Your assignment = Please transcribe the listing below exactly, but only from the line containing "(267, 160) = (157, 506): brown" through its last line.

Data Start Marker

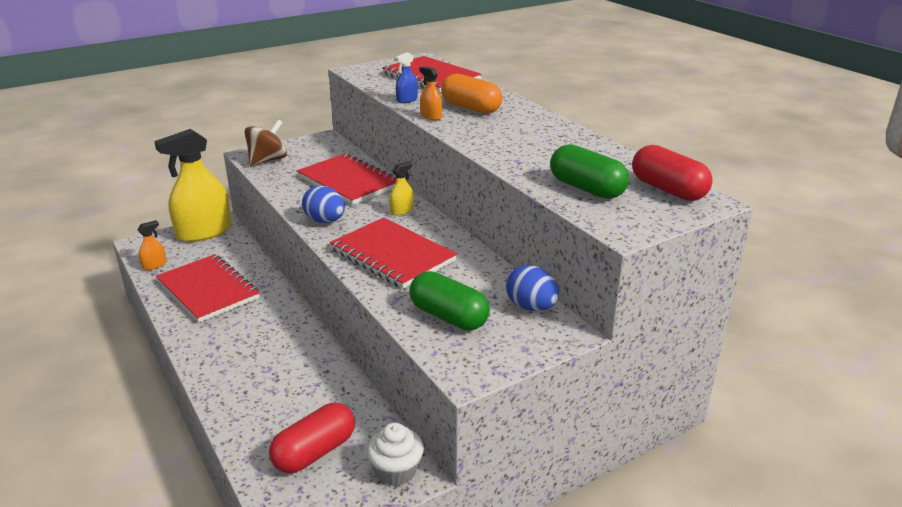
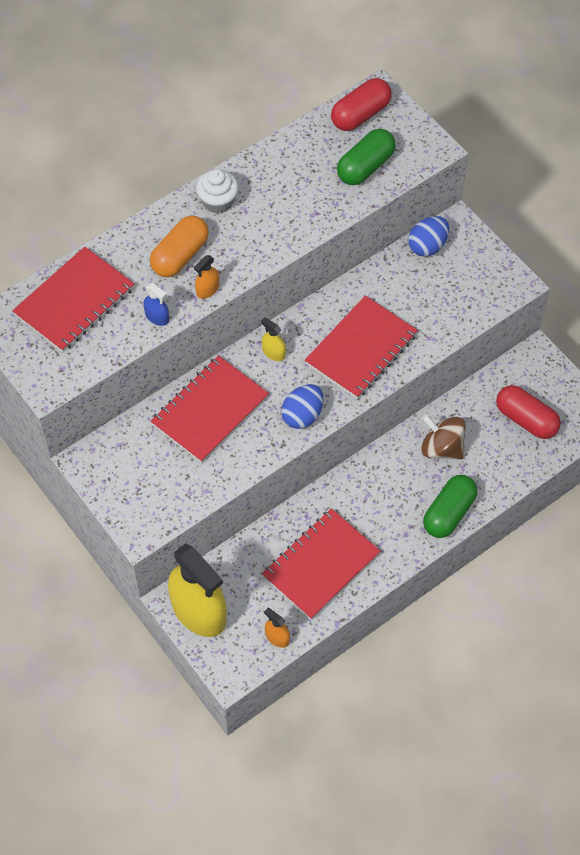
camera: 95 degrees left, 30 degrees up
(267, 160) = (157, 506): brown spinning top -> brown spinning top (442, 448)
(396, 471) = (534, 365): white cupcake -> white cupcake (218, 201)
(449, 317) = (449, 299): green capsule -> green capsule (448, 513)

Data End Marker

Completed task =
(267, 160) = (157, 506): brown spinning top -> brown spinning top (442, 448)
(396, 471) = (534, 365): white cupcake -> white cupcake (218, 201)
(449, 317) = (449, 299): green capsule -> green capsule (448, 513)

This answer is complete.